[Edit tracking data]
_ _ _ _

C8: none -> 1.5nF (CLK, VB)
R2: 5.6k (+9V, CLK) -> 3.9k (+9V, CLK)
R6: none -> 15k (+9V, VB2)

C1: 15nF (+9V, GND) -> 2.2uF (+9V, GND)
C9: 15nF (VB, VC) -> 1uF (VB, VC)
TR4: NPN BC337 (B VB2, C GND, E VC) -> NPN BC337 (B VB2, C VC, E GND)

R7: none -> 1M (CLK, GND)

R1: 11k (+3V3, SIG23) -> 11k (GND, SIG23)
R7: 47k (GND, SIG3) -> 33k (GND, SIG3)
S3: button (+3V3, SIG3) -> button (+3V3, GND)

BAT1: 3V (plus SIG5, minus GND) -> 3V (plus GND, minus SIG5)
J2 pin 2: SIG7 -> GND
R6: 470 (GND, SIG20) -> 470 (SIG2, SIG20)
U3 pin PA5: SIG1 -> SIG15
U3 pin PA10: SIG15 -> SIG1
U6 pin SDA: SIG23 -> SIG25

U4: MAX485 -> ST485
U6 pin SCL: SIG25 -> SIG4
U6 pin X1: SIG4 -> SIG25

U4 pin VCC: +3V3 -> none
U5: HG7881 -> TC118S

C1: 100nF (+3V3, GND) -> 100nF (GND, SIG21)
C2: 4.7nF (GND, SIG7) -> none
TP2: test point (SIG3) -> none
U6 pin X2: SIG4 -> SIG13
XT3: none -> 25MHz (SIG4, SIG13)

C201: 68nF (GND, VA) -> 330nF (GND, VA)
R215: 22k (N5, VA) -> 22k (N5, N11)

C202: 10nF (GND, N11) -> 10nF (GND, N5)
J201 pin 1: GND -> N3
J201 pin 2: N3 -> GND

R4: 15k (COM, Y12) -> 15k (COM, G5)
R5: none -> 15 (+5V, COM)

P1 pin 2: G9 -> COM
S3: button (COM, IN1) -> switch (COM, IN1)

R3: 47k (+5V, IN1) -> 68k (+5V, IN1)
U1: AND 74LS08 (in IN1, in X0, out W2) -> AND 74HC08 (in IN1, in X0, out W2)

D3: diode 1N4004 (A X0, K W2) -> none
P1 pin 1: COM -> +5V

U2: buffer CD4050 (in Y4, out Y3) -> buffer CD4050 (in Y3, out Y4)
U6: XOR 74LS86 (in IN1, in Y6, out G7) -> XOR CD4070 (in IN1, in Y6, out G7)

_ _ _ _

Across the data, tally the lines containing "button" and give back the number alone.

▶ TASK RESULT
2